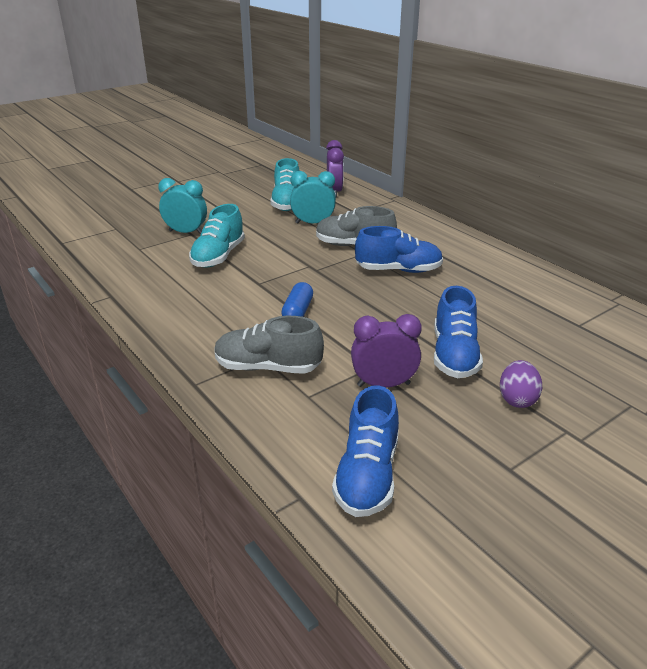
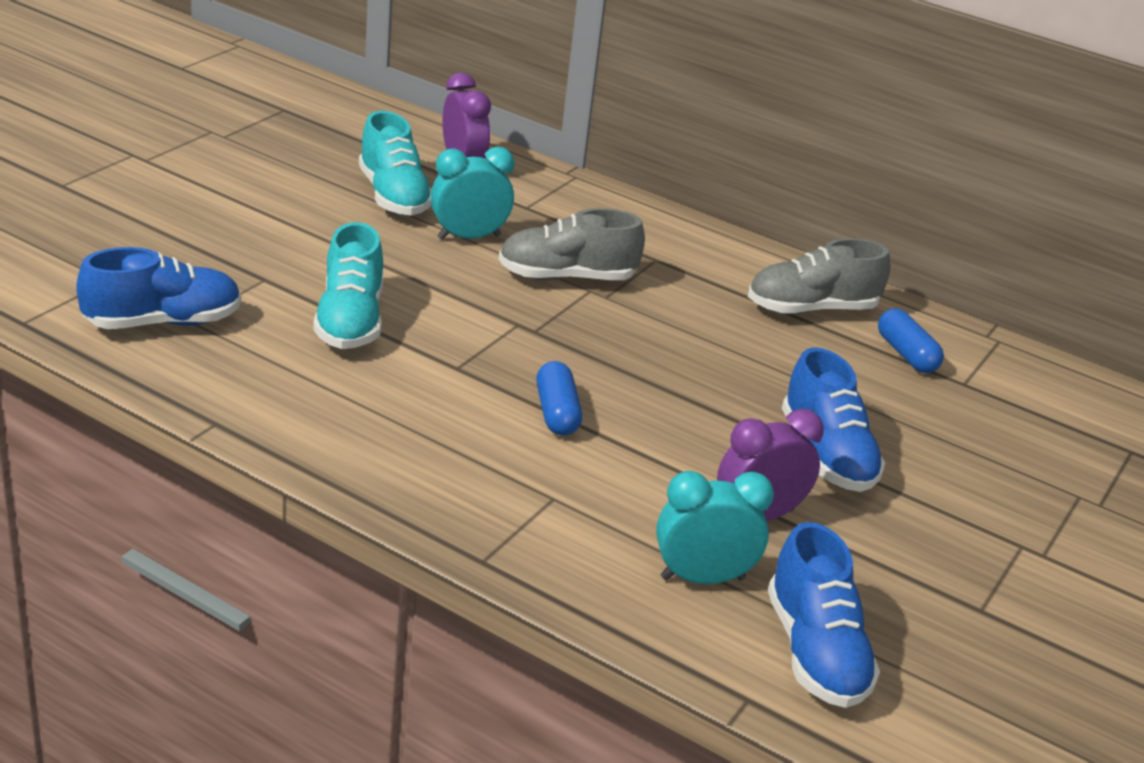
camera: 25 degrees left, 0 degrees up
(186, 232) = (253, 277): turquoise clock -> turquoise clock (702, 578)
(268, 367) = (575, 515): grey shoe -> grey shoe (811, 309)
(398, 270) = (665, 317): blue shoe -> blue shoe (163, 322)
(517, 399) = (942, 510): purple egg -> none
(546, 304) = (906, 354): none -> blue capsule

++++++++

Now copy each line of the entries that mentions "blue".

(398, 270) = (665, 317): blue shoe -> blue shoe (163, 322)
(546, 304) = (906, 354): none -> blue capsule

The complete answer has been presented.